Brief. From the records beneath, determine how many lines contain "brown" and report only that figure.

Data excerpts.
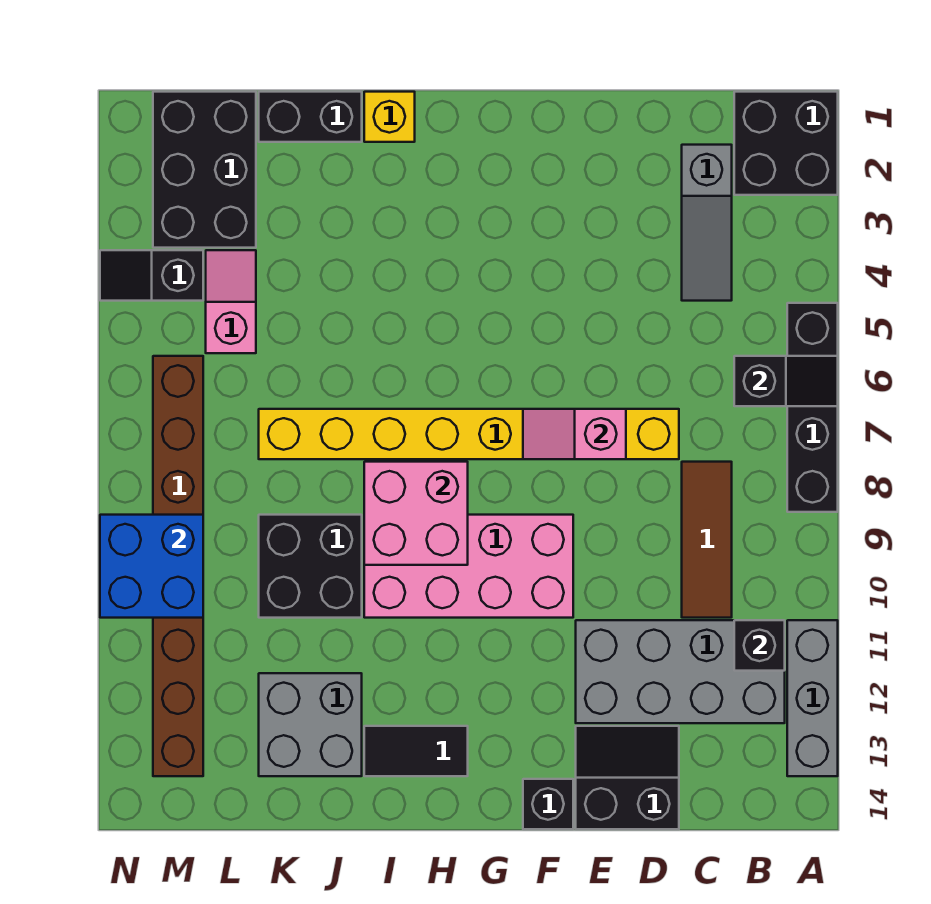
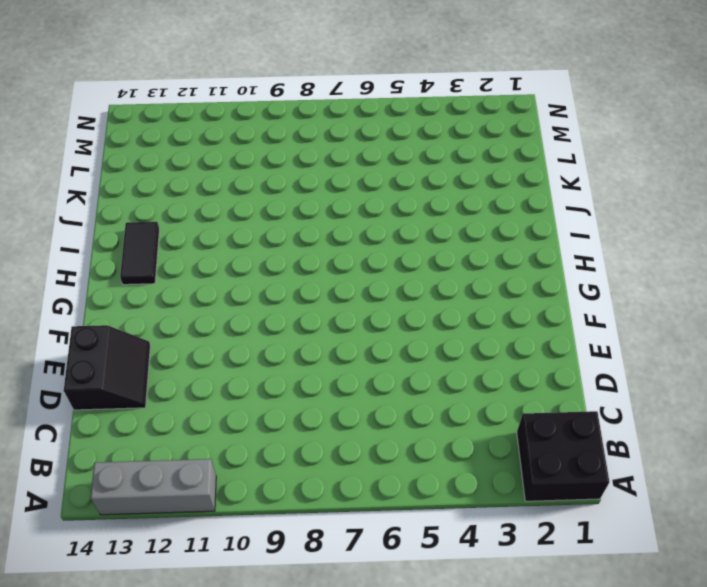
none -> black brick A5:A8 level 1
none -> grey brick B11:E12 level 1
none -> grey slope C2:C4 level 1 top 2

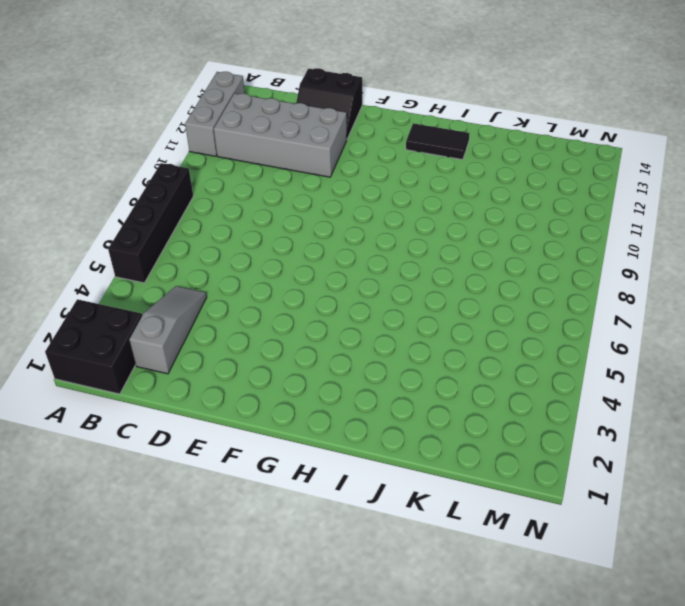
none -> brown tile C8:C10 level 1
none -> yellow brick D7:K7 level 1
none -> pink brick F9:I10 level 1

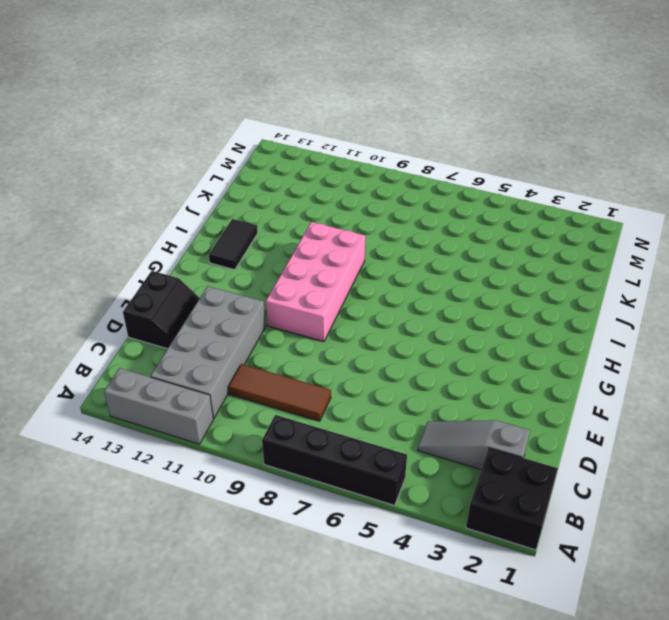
none -> yellow brick D7:K7 level 1
none -> black brick F14 level 1
none -> yellow brick I1 level 1

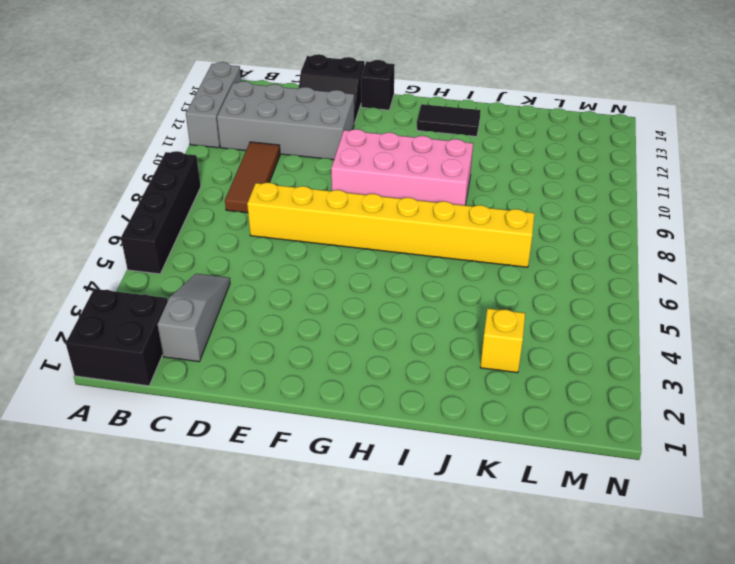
yellow brick K3 level 1 -> yellow brick I1 level 1
none -> black brick J1:K1 level 1
none -> black brick J9:K10 level 1
none -> grey brick J12:K13 level 1

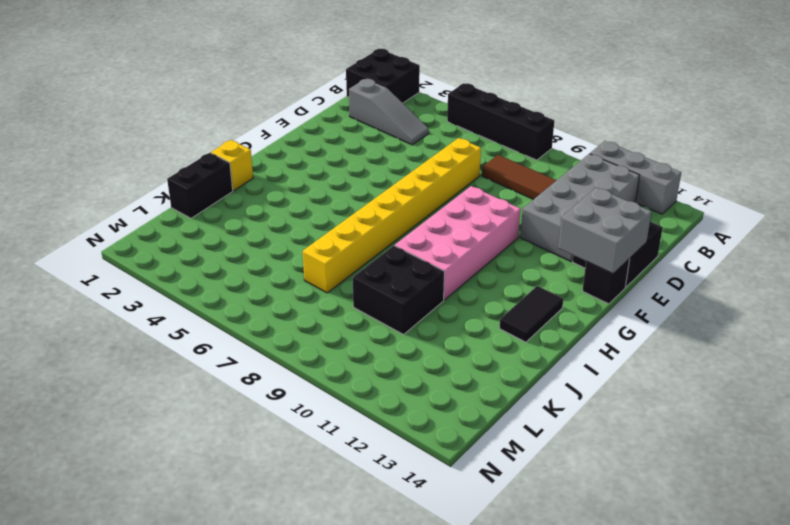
grey brick E13:F14 level 2 -> grey brick J12:K13 level 1
none -> black brick L1:M3 level 1
none -> pink slope L4:L5 level 1 top 5
none -> black slope M4:N4 level 1 top M

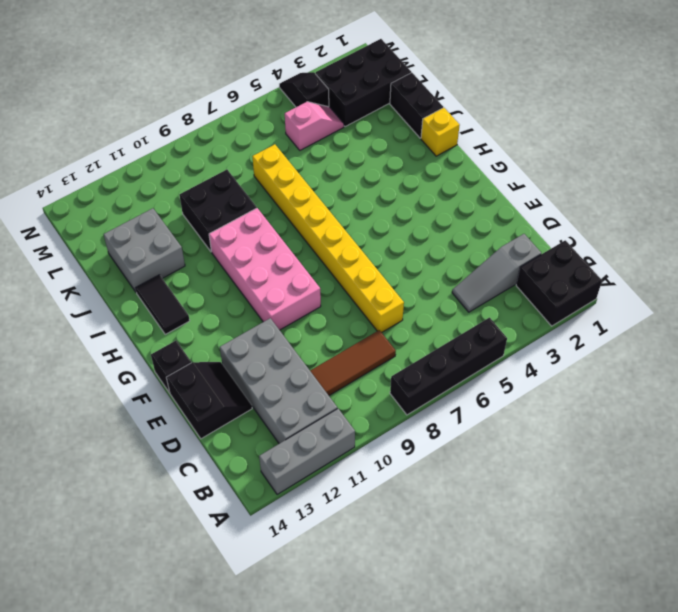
none -> brown brick M6:M13 level 1
none -> black slope A6:B6 level 2 top B
none -> black brick B11 level 2

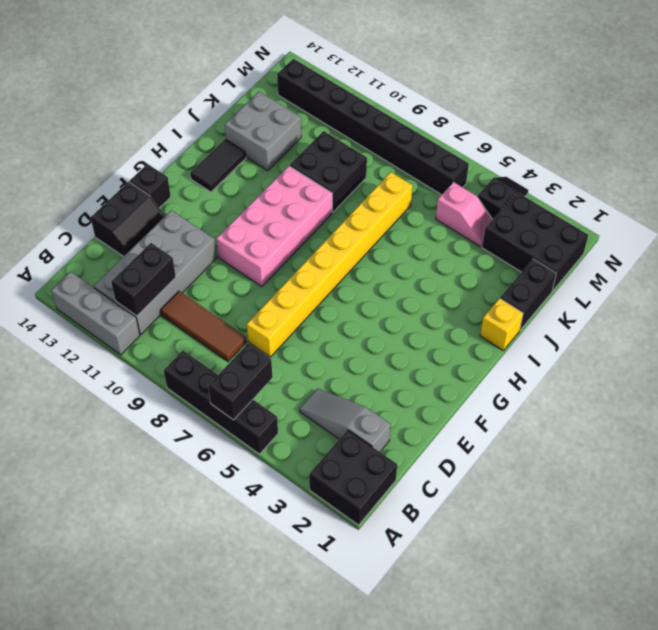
black brick A6:B6 level 2 -> black slope A6:B6 level 2 top B
black brick B11:C11 level 2 -> black brick B11 level 2
black brick M6:M13 level 1 -> brown brick M6:M13 level 1
none -> pink slope E7:F7 level 2 top E
none -> pink brick H8:I9 level 2
none -> blue brick M9:N10 level 2

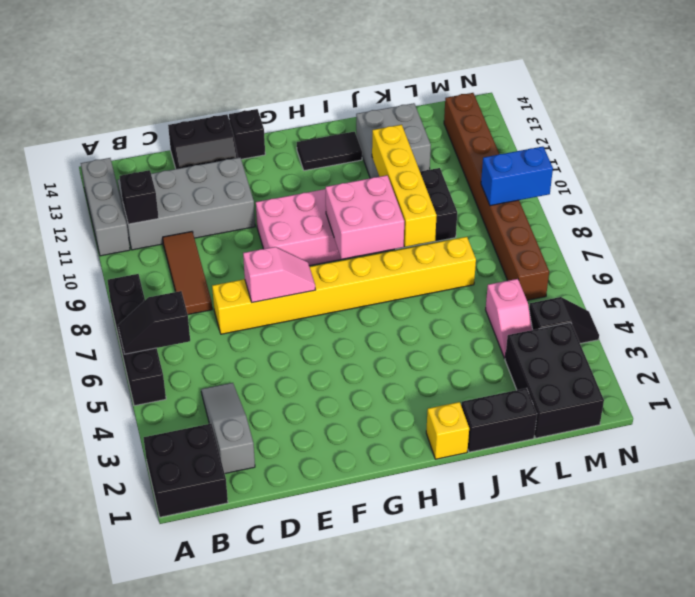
yellow brick J8:J11 level 2 -> none
blue brick M9:N9 level 2 -> blue brick M9:N10 level 2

The answer. 3